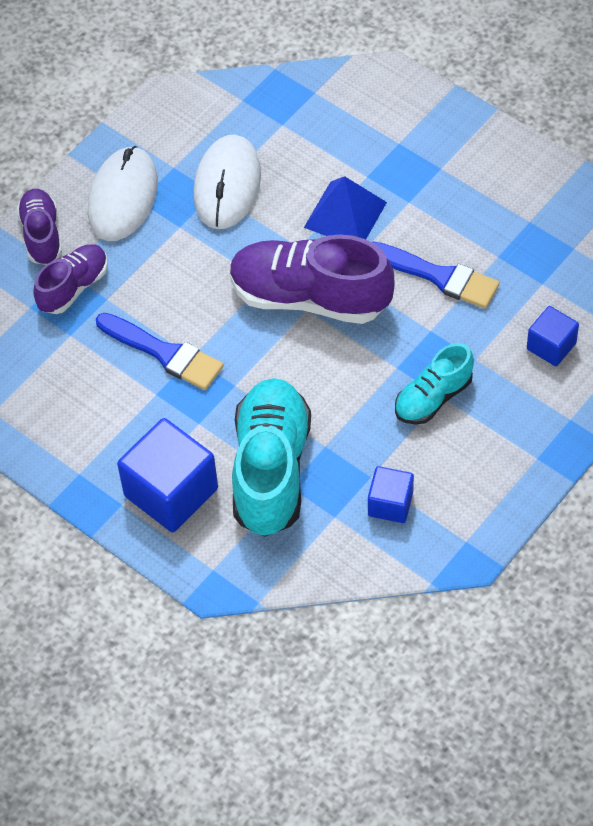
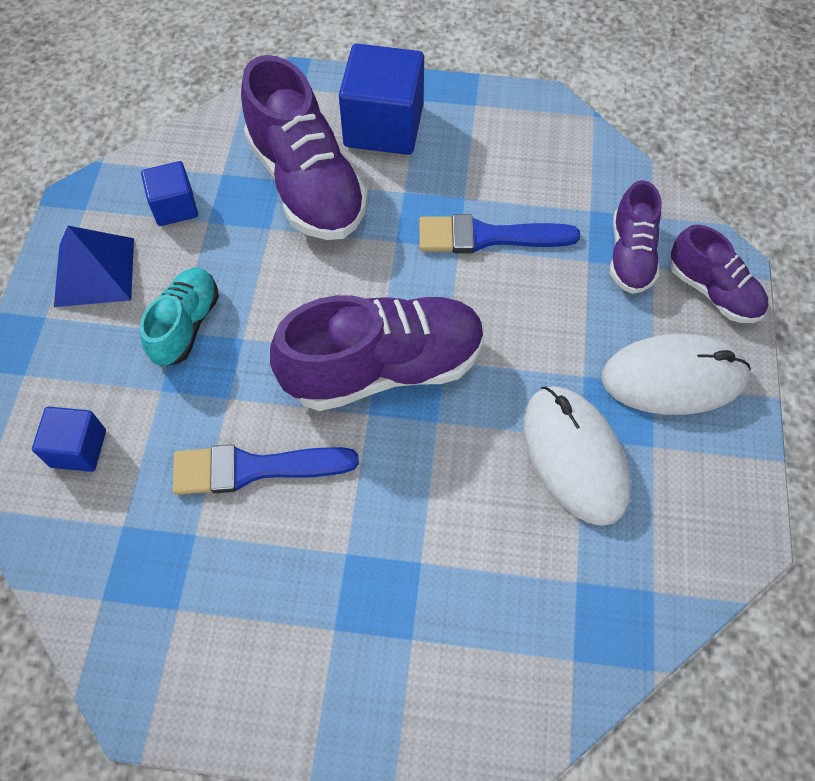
camera: 145 degrees right, 5 degrees up
white mouse [88,146,158,241] -> white mouse turned 75 degrees counterclockwise [601,334,751,415]
turquoise shoe [232,378,311,537] -> purple shoe [241,55,368,240]
blue pyramid [304,176,387,239] -> blue pyramid moved to [54,226,134,307]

- [What the task asks] Only the lines from the one with "turquoise shoe [232,378,311,537]" through the final line above should be repeated, each exactly as written.

- [Solution]
turquoise shoe [232,378,311,537] -> purple shoe [241,55,368,240]
blue pyramid [304,176,387,239] -> blue pyramid moved to [54,226,134,307]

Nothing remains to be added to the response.